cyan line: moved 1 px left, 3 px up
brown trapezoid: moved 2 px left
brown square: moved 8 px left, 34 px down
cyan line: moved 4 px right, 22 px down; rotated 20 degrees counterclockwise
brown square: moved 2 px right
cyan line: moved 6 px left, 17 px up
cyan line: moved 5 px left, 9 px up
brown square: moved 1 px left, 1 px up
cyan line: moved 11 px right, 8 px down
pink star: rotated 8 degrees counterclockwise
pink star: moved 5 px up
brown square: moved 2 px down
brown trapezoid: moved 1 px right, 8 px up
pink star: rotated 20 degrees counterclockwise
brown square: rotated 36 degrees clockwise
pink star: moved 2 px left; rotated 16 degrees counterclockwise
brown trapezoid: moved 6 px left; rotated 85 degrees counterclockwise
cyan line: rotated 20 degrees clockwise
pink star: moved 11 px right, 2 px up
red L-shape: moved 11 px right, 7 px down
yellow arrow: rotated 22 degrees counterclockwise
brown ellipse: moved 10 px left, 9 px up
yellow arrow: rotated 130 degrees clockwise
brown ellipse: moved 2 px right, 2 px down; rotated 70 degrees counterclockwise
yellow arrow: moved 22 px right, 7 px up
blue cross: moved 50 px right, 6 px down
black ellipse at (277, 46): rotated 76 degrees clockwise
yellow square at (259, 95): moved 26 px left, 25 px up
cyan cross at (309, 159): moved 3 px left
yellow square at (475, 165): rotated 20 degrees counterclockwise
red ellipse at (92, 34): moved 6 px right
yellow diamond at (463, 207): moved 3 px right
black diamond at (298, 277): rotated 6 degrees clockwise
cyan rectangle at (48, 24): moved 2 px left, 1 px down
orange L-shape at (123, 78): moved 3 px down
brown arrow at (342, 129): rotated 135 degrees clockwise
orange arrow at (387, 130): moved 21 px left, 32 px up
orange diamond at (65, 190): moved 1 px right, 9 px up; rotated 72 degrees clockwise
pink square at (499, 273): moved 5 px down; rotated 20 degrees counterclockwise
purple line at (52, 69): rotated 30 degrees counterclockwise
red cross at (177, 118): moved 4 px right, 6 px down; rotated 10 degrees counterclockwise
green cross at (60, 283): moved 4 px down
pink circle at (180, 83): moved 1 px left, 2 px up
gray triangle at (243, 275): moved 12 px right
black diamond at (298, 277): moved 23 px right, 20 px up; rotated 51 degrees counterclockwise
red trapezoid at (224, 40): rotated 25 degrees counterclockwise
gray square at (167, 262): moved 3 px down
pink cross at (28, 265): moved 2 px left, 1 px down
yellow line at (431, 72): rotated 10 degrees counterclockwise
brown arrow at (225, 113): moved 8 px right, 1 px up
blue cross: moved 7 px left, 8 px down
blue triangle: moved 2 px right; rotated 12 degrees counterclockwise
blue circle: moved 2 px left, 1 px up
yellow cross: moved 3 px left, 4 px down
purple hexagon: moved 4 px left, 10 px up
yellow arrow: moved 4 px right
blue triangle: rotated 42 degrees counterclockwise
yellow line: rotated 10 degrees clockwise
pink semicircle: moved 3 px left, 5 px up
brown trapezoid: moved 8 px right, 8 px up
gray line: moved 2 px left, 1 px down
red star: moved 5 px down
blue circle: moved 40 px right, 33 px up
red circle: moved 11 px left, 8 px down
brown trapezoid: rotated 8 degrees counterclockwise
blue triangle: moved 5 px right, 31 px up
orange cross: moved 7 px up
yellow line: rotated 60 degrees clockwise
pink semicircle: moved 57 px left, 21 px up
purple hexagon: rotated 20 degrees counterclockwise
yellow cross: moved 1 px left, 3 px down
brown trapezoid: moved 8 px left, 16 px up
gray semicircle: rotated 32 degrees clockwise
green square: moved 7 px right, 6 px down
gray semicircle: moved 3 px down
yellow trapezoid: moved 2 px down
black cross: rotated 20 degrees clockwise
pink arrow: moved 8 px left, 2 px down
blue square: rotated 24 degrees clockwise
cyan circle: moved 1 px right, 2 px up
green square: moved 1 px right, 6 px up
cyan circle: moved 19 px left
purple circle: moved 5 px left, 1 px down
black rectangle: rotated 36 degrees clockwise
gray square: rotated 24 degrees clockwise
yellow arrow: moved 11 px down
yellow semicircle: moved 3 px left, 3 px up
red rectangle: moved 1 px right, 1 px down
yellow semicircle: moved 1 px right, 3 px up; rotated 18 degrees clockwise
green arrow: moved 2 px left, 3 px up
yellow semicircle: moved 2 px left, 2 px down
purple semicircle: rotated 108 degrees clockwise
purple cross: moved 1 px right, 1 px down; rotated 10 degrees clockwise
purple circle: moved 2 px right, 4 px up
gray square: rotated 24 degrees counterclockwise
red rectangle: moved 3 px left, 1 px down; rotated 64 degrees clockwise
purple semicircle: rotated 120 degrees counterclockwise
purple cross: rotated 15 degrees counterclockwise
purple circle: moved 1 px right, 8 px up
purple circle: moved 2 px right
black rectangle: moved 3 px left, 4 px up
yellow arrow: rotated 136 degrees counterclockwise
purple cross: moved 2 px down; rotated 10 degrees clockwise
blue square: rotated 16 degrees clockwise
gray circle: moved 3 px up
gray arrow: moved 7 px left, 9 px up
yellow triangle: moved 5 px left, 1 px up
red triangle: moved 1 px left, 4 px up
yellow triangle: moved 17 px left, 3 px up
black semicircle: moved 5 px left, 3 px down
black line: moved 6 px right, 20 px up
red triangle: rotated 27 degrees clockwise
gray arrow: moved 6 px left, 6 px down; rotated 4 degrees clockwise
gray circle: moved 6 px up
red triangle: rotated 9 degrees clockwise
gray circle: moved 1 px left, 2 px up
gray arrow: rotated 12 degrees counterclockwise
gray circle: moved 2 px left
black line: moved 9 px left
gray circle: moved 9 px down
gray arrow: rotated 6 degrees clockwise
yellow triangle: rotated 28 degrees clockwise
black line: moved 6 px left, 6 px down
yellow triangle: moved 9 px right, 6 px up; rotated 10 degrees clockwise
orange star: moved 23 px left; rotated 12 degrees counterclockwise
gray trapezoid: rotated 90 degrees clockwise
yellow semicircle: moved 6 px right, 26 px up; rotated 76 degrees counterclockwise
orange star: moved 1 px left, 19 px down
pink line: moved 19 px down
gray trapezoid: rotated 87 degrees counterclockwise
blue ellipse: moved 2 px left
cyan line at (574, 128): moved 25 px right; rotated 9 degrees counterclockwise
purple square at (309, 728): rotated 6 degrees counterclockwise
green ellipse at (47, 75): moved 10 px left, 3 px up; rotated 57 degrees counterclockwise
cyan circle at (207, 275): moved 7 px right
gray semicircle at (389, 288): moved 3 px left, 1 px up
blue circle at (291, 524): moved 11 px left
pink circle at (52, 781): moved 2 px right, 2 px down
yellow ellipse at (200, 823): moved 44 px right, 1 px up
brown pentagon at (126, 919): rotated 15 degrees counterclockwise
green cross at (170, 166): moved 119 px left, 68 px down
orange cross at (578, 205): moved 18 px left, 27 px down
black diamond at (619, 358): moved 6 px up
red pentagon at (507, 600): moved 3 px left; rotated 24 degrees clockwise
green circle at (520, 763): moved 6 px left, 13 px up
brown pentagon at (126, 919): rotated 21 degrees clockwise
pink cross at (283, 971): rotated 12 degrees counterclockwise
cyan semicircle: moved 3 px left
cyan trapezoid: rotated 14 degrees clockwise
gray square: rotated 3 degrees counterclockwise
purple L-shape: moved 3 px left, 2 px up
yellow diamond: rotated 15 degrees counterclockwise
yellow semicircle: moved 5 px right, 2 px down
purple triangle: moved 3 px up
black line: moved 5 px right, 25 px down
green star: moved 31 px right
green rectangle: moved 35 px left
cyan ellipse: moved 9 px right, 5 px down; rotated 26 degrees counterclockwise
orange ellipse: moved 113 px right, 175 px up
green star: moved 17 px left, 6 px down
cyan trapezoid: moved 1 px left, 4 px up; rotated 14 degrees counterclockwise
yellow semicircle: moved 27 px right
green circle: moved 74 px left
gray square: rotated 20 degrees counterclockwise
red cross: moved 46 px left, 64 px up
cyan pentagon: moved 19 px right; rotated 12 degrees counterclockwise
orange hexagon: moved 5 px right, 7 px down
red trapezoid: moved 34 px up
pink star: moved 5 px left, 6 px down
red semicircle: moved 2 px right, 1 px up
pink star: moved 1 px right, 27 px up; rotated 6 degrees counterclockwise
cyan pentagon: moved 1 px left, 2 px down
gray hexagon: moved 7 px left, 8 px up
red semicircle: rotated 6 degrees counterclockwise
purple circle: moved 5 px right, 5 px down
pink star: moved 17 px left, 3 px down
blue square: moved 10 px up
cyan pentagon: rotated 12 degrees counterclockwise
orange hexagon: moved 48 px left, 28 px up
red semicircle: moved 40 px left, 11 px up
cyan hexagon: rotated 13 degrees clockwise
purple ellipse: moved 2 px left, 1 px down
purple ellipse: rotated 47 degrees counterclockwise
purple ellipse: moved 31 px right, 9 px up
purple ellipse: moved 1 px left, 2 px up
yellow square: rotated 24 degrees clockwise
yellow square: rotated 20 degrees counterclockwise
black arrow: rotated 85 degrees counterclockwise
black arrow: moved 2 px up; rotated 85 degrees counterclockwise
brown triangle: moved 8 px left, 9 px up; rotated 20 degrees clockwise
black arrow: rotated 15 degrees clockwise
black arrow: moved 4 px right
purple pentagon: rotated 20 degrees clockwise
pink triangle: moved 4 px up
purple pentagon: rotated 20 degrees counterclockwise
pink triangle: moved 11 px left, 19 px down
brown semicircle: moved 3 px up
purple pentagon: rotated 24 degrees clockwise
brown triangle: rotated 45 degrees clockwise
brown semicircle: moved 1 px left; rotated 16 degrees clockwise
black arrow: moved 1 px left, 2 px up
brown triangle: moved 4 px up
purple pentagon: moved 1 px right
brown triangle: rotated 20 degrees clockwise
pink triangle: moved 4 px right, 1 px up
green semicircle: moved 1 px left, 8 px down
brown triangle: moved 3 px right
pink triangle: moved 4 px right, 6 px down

▬▬▬▬▬▬

Pull out the data word for word, starting at its first line and ending at the line that contains "pink star: rotated 20". Include both of those lines.

_Task result:_
cyan line: moved 1 px left, 3 px up
brown trapezoid: moved 2 px left
brown square: moved 8 px left, 34 px down
cyan line: moved 4 px right, 22 px down; rotated 20 degrees counterclockwise
brown square: moved 2 px right
cyan line: moved 6 px left, 17 px up
cyan line: moved 5 px left, 9 px up
brown square: moved 1 px left, 1 px up
cyan line: moved 11 px right, 8 px down
pink star: rotated 8 degrees counterclockwise
pink star: moved 5 px up
brown square: moved 2 px down
brown trapezoid: moved 1 px right, 8 px up
pink star: rotated 20 degrees counterclockwise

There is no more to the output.